» TASK REQUIREMENTS: What lines in the entries hold the string "brick"? List them.

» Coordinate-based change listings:

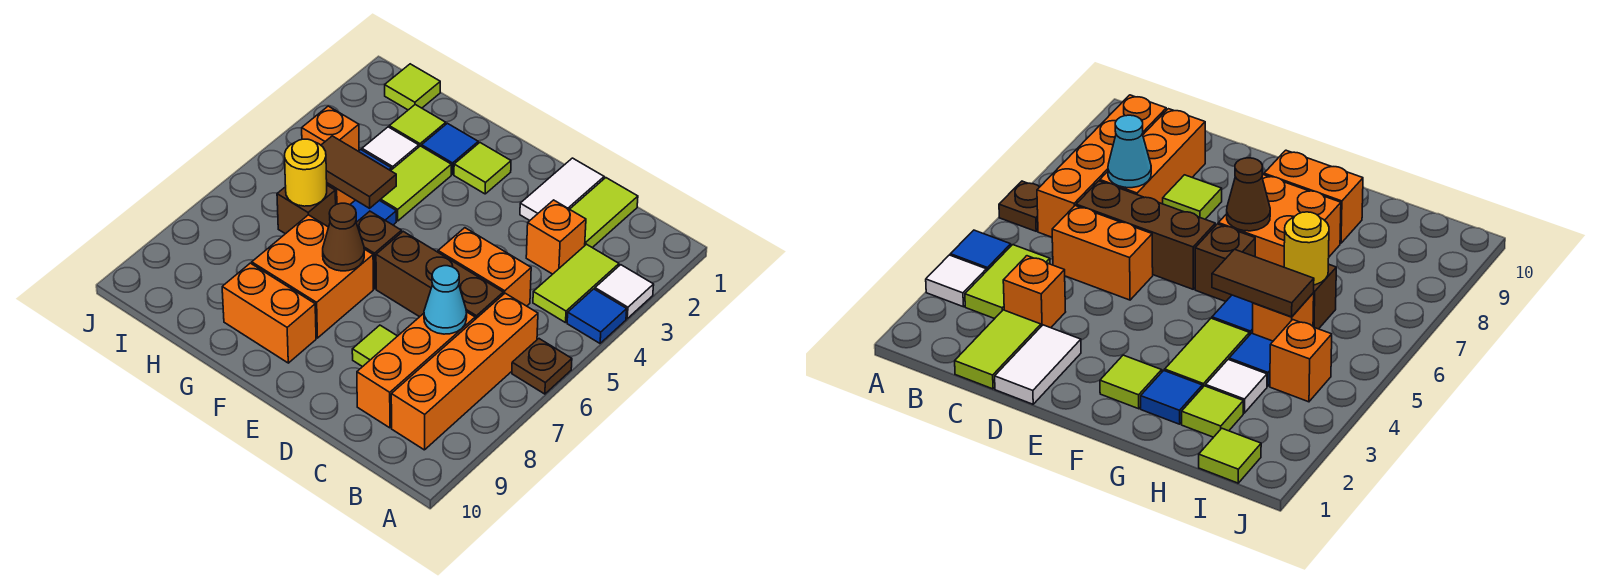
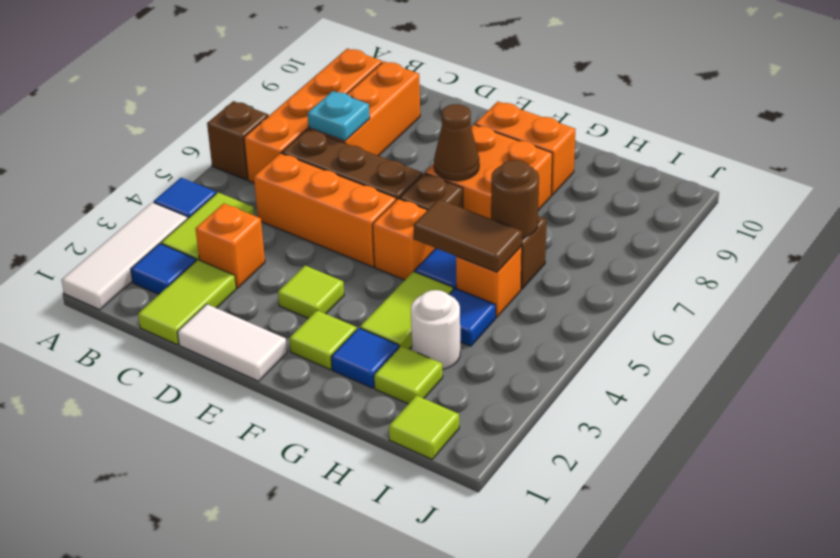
white tile A3 level 1 -> white tile A1:A3 level 1
brown plate A6 level 1 -> brown brick A6 level 1
none -> blue tile B2 level 1
orange brick C5:D5 level 1 -> orange brick C5:E5 level 1
cyan cone C7 level 2 -> cyan plate C7 level 2
white tile D1:D2 level 1 -> white tile D1:E1 level 1
lime tile D8 level 1 -> lime tile E3 level 1
white tile H3 level 1 -> white round brick H3 level 1
yellow round brick H6 level 2 -> brown round brick H6 level 2
orange brick I4 level 1 -> orange brick F5 level 1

» THE ANSWER:
brown plate A6 level 1 -> brown brick A6 level 1
orange brick C5:D5 level 1 -> orange brick C5:E5 level 1
white tile H3 level 1 -> white round brick H3 level 1
yellow round brick H6 level 2 -> brown round brick H6 level 2
orange brick I4 level 1 -> orange brick F5 level 1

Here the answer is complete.